Only the number is needed: how many lines of the entries below contain the word "bouton".

Dataset excerpts

○ ○ ○ ○

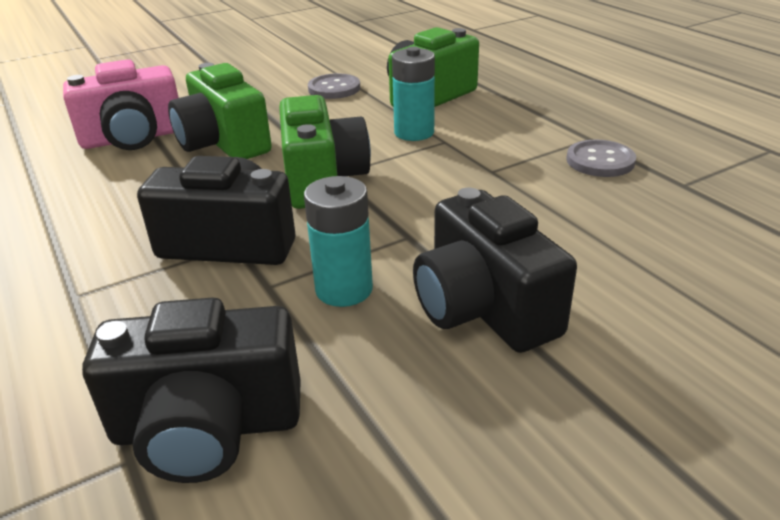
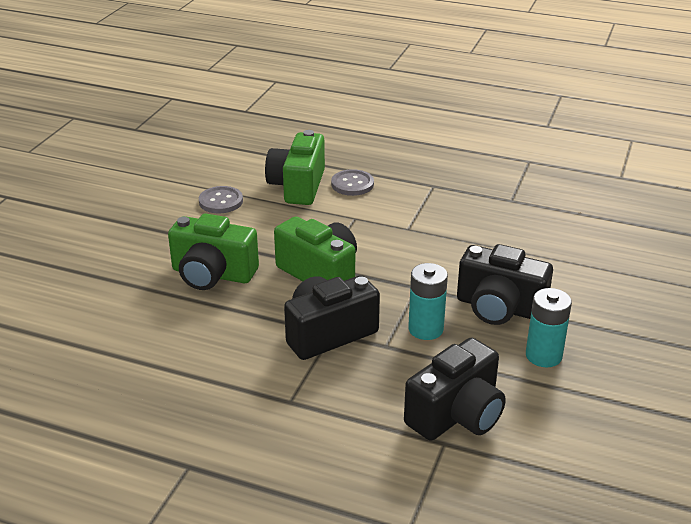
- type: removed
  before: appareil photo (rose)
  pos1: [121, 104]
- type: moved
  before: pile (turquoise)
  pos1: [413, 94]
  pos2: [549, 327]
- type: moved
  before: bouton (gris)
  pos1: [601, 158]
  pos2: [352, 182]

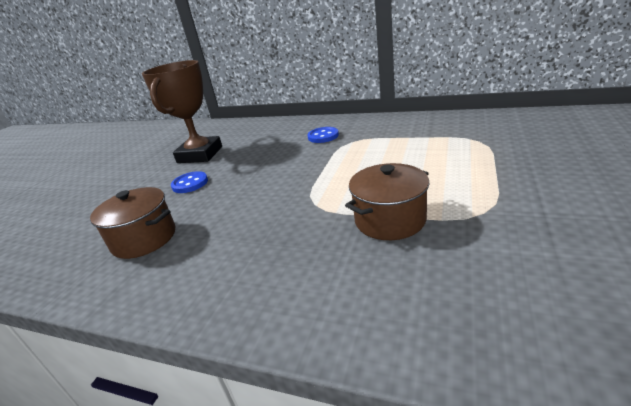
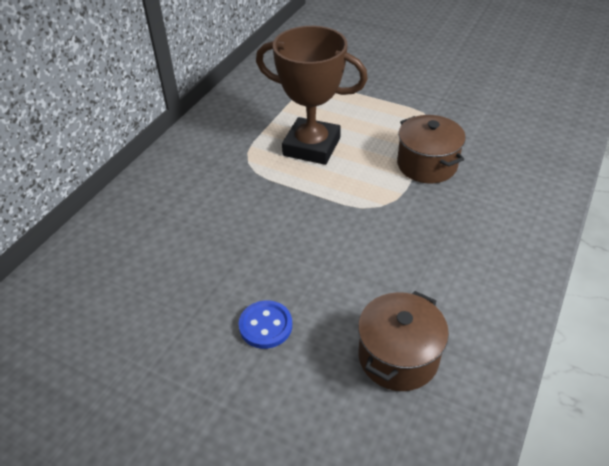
- type: removed
  before: bouton (bleu)
  pos1: [323, 135]
- type: moved
  before: trophée (marron)
  pos1: [182, 111]
  pos2: [312, 95]

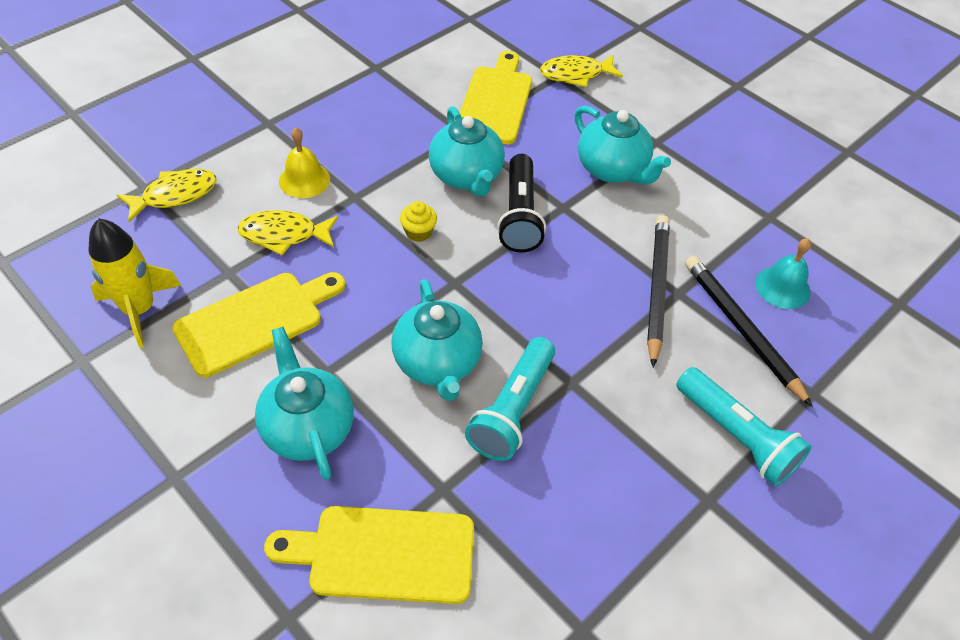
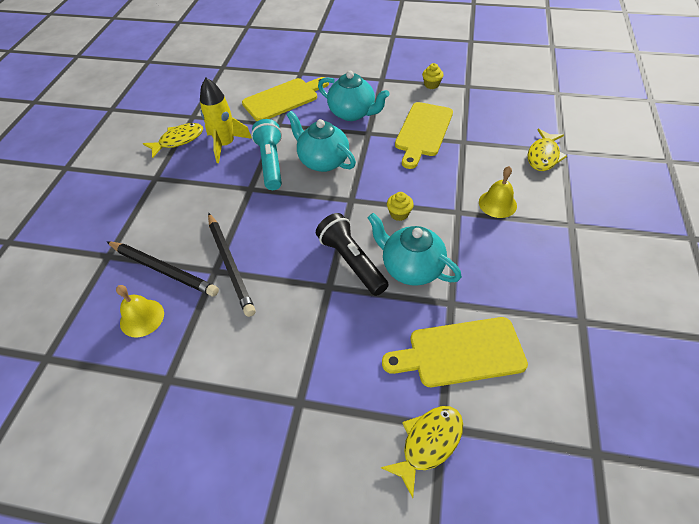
- type: removed
  before: théière (turquoise)
  pos1: [622, 144]
- type: removed
  before: lampe de poche (turquoise)
  pos1: [744, 426]
- type: added
  after: muffin (jaune)
  pos2: [433, 76]
- type: moved
  before: fusée (jaune)
  pos1: [135, 283]
  pos2: [226, 120]
- type: moved
  before: poisson (jaune)
  pos1: [287, 232]
  pos2: [173, 140]
- type: recoloured
  before: cloche (turquoise)
  after: cloche (jaune)
  pos1: [783, 273]
  pos2: [140, 311]
- type: turned
  before: planche à découper (jaune)
  pos1: [496, 97]
  pos2: [455, 352]
  turn: 105

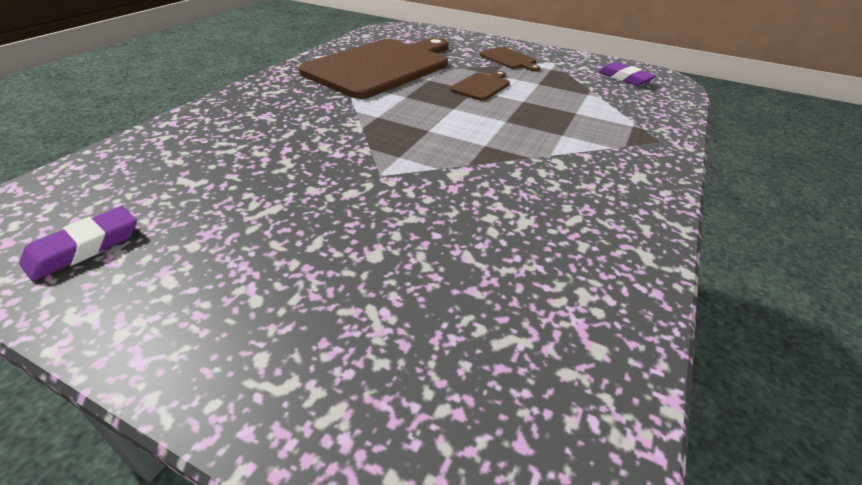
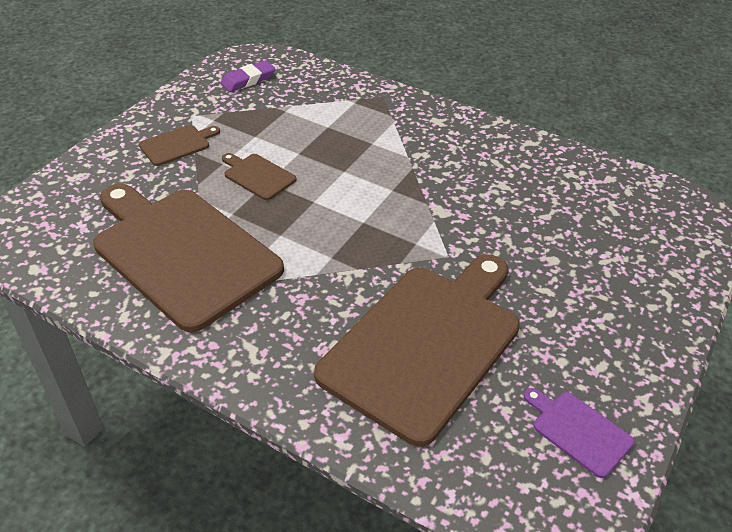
- type: added
  after: planche à découper (marron)
  pos2: [417, 350]
- type: replaced
  before: gomme (violet)
  after: planche à découper (violet)
  pos1: [78, 243]
  pos2: [579, 433]

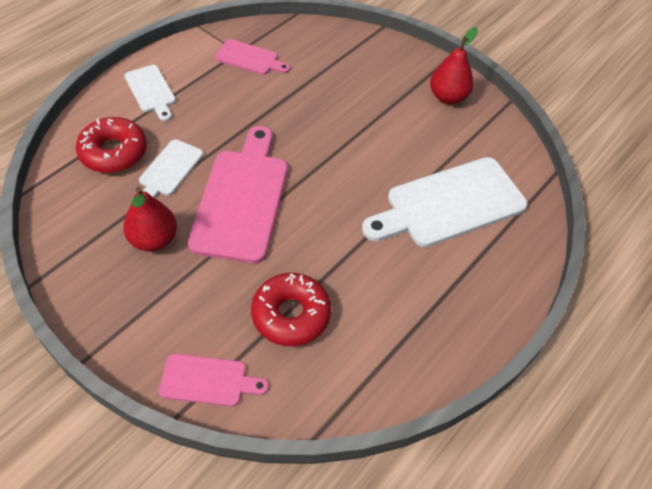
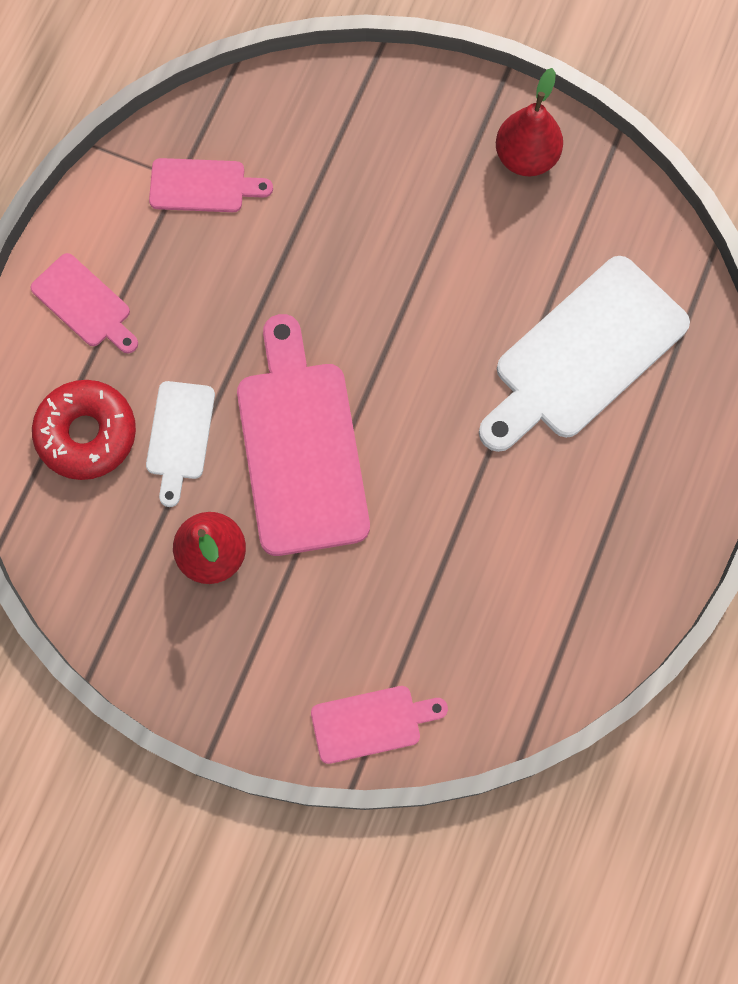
- type: removed
  before: beignet (rouge)
  pos1: [291, 309]
- type: recoloured
  before: planche à découper (blanc)
  after: planche à découper (rose)
  pos1: [150, 93]
  pos2: [84, 303]

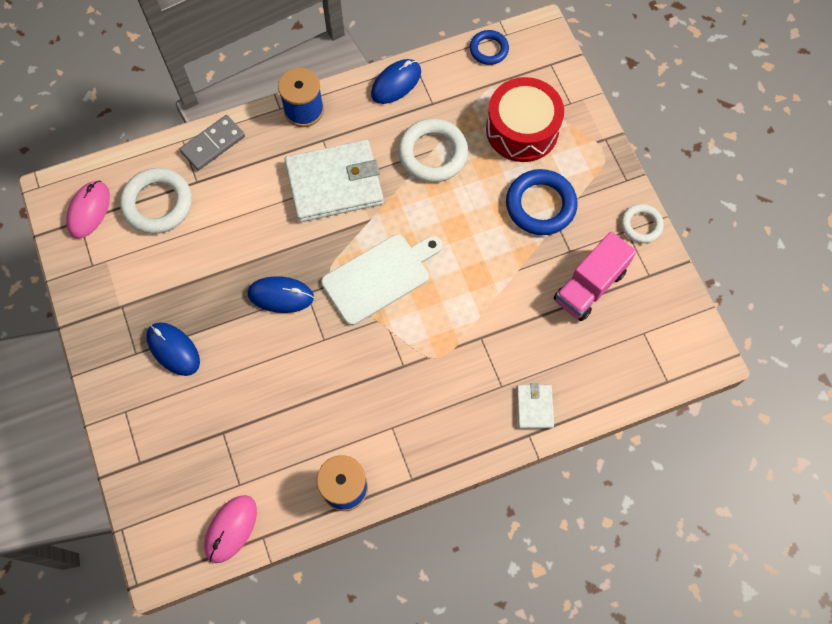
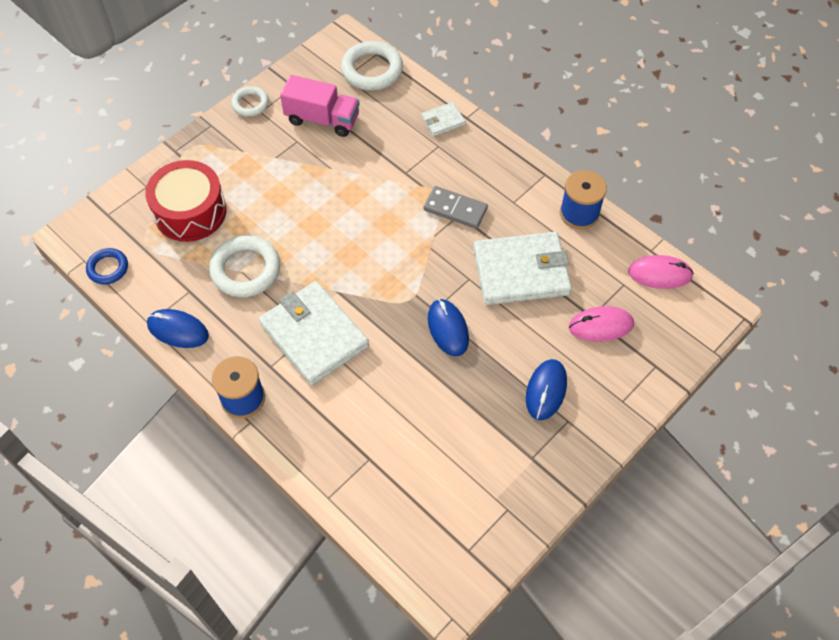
- type: removed
  before: planche à découper (blanc)
  pos1: [381, 279]
- type: removed
  before: anneau (bleu)
  pos1: [542, 202]
- type: added
  after: portefeuille (blanc)
  pos2: [522, 268]
- type: moved
  before: souris (rose)
  pos1: [88, 209]
  pos2: [601, 324]
- type: moved
  before: anneau (blanc)
  pos1: [156, 201]
  pos2: [372, 66]
- type: moved
  before: domino (gris)
  pos1: [212, 143]
  pos2: [455, 207]

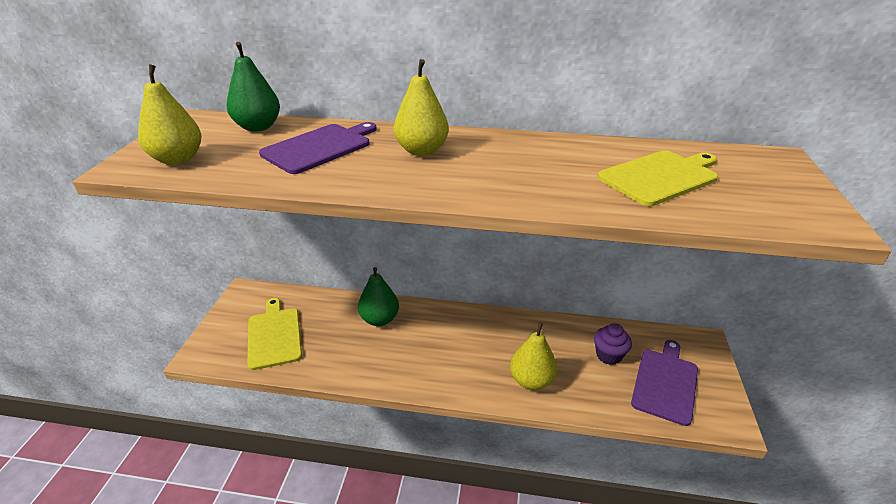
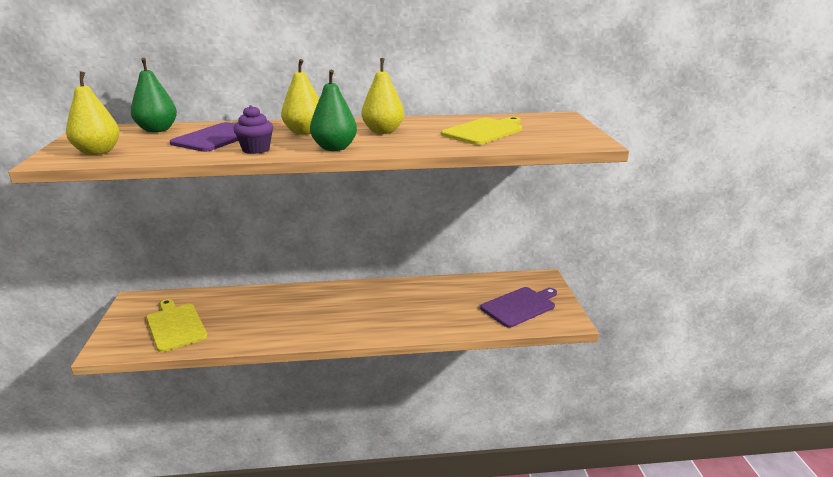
- type: moved
  before: poire (vert)
  pos1: [378, 296]
  pos2: [333, 110]
- type: moved
  before: poire (jaune)
  pos1: [533, 356]
  pos2: [383, 96]
- type: moved
  before: muffin (violet)
  pos1: [613, 344]
  pos2: [253, 129]
- type: turned
  before: planche à découper (violet)
  pos1: [664, 383]
  pos2: [518, 307]
  turn: 45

○ ○ ○ ○

→ **Worked solution**:
2